◆ WORK TO BE COMPLETED
Extract the first line through the line containing "blue fork: 0 -> 2" from the listing below, exactly as written.

◆ EXCERPTED RECORDS
====

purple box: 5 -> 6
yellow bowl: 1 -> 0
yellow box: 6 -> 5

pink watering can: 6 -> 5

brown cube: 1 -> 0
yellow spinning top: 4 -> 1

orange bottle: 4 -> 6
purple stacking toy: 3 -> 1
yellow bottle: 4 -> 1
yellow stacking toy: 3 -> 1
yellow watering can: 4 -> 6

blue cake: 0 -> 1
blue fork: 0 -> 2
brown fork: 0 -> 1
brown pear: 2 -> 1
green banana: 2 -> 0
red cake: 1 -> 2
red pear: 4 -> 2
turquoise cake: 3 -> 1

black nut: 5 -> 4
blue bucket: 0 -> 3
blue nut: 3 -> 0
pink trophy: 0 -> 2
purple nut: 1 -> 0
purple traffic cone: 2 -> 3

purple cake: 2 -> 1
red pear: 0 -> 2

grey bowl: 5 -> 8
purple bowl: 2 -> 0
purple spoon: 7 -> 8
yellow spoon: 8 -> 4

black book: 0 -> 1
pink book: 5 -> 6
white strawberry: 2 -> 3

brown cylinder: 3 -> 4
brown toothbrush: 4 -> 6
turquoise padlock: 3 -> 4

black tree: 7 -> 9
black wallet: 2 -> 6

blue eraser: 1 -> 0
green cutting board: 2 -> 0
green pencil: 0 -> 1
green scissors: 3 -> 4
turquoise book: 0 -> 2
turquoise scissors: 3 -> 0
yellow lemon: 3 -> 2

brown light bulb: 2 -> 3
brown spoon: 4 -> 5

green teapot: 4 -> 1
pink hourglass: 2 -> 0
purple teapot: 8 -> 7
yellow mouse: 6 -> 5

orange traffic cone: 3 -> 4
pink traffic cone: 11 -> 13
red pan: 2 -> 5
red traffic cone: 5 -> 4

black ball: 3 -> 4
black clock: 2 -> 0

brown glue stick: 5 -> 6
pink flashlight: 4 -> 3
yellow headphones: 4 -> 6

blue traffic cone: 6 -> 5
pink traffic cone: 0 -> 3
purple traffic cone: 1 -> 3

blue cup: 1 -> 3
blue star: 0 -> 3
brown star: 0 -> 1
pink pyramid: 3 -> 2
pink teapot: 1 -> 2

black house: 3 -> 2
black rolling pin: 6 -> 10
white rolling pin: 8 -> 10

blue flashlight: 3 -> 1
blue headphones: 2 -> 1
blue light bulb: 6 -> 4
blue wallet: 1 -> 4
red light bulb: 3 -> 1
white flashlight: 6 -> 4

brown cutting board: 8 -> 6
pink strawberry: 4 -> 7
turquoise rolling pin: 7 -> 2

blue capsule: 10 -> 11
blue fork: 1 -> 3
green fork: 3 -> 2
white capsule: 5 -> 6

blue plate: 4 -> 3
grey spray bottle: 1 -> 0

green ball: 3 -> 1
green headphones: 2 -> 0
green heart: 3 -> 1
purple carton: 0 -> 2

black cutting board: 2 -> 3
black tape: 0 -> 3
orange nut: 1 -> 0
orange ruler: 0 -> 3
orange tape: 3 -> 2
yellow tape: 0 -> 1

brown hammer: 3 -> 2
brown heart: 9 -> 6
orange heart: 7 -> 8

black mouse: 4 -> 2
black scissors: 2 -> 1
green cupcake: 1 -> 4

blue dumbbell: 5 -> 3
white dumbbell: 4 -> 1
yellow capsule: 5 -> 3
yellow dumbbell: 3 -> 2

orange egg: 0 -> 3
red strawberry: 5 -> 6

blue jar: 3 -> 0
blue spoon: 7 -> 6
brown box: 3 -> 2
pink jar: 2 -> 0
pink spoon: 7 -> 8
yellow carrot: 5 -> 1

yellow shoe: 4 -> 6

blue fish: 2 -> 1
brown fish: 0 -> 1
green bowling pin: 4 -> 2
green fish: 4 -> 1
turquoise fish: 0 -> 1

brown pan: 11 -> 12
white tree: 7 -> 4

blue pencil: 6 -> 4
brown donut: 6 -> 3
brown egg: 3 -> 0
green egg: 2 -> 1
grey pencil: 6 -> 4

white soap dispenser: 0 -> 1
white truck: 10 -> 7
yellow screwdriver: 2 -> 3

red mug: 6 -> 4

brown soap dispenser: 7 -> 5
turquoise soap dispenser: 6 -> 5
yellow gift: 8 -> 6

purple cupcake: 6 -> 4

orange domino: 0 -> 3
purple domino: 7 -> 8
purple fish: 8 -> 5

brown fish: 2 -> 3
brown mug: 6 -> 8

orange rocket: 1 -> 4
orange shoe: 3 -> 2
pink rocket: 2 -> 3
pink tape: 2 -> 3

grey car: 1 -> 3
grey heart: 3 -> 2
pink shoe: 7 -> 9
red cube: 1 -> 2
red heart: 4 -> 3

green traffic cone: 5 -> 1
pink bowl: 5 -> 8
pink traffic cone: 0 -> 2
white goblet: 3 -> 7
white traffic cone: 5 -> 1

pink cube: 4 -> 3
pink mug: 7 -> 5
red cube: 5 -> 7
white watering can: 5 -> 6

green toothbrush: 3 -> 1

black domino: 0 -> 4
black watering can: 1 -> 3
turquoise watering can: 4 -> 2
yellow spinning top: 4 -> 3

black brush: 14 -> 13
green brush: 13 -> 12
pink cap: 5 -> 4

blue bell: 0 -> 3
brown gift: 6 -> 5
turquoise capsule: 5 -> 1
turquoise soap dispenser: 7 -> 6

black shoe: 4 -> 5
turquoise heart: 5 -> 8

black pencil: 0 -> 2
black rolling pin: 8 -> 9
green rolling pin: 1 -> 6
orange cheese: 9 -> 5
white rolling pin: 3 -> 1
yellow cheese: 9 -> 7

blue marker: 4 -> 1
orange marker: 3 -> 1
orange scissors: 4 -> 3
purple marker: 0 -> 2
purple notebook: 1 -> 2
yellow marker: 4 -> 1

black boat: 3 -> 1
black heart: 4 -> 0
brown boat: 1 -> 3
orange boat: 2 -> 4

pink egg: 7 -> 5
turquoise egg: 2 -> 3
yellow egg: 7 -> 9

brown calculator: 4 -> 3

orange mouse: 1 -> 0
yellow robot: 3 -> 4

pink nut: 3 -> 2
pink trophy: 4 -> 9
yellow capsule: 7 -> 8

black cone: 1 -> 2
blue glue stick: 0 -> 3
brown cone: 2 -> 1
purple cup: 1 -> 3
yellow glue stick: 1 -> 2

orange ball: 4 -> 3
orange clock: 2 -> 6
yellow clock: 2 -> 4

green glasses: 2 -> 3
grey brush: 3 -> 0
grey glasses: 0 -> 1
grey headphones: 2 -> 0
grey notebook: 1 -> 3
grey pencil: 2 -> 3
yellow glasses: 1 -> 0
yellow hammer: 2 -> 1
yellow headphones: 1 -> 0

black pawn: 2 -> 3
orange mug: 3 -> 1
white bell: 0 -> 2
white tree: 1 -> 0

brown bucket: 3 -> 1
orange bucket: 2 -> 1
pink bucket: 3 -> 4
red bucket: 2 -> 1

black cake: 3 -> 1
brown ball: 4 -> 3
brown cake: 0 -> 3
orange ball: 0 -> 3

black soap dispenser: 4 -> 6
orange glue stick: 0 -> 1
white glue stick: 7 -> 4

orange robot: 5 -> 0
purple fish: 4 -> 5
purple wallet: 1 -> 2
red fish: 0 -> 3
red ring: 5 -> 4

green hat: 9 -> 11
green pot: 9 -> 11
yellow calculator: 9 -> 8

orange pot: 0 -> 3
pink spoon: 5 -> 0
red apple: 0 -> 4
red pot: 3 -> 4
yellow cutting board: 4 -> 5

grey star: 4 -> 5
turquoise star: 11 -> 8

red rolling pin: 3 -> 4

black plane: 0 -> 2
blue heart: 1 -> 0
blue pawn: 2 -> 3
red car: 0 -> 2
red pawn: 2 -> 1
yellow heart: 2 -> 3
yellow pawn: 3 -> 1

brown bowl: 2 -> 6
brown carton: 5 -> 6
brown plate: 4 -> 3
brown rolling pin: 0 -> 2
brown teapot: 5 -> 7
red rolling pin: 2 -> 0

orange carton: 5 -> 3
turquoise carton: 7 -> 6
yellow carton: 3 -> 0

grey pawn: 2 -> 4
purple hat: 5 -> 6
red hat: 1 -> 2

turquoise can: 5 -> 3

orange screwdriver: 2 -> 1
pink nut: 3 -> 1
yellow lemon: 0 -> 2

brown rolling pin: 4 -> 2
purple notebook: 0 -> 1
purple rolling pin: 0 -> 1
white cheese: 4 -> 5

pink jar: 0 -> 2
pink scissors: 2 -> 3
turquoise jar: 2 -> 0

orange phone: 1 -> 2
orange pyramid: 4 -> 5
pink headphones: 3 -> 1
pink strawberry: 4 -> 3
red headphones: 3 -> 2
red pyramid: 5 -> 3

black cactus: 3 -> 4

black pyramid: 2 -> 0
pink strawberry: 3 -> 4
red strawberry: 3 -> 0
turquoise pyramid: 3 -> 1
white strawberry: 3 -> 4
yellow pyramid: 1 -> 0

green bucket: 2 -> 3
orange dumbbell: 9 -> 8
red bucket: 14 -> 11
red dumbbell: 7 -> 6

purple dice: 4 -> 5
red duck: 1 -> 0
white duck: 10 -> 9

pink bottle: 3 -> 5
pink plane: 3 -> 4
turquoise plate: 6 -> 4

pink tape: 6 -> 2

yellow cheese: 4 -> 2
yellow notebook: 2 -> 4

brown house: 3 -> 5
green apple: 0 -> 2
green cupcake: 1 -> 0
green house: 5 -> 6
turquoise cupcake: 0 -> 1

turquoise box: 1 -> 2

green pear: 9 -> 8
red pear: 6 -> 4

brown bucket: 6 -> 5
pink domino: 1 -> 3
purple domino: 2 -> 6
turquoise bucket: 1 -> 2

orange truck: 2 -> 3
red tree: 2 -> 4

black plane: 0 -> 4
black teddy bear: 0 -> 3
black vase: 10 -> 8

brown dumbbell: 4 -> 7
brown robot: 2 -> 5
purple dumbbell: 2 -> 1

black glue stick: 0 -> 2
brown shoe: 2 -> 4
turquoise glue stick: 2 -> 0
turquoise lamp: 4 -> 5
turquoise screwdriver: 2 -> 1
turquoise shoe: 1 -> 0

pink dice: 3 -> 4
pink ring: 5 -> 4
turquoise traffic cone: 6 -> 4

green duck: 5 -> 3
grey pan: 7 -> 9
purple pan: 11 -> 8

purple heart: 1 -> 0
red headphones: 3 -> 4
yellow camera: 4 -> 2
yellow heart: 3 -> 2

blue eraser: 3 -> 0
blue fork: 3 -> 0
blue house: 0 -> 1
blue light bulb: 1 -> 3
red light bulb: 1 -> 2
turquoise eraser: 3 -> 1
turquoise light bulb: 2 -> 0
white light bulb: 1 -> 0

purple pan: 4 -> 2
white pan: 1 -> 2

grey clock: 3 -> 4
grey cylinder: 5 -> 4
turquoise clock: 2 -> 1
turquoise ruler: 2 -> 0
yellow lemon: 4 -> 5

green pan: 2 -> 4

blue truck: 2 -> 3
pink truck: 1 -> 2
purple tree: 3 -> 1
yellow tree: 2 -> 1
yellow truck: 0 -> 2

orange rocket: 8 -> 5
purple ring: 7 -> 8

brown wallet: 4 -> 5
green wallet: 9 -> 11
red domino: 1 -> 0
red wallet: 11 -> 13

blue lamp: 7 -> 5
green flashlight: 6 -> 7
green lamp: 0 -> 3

====

◆ SOLVED EXERCISE
purple box: 5 -> 6
yellow bowl: 1 -> 0
yellow box: 6 -> 5

pink watering can: 6 -> 5

brown cube: 1 -> 0
yellow spinning top: 4 -> 1

orange bottle: 4 -> 6
purple stacking toy: 3 -> 1
yellow bottle: 4 -> 1
yellow stacking toy: 3 -> 1
yellow watering can: 4 -> 6

blue cake: 0 -> 1
blue fork: 0 -> 2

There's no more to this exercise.